▶ Exercise goal
Retype the data below in full, keeping every character as it is.
↓
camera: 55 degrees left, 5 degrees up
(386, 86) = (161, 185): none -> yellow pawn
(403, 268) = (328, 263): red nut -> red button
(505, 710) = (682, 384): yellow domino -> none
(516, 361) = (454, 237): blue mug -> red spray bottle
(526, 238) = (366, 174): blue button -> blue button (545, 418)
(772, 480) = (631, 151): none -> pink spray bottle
↑
▶ Task response
camera: 55 degrees left, 5 degrees up
(386, 86) = (161, 185): none -> yellow pawn
(403, 268) = (328, 263): red nut -> red button
(505, 710) = (682, 384): yellow domino -> none
(516, 361) = (454, 237): blue mug -> red spray bottle
(526, 238) = (366, 174): blue button -> blue button (545, 418)
(772, 480) = (631, 151): none -> pink spray bottle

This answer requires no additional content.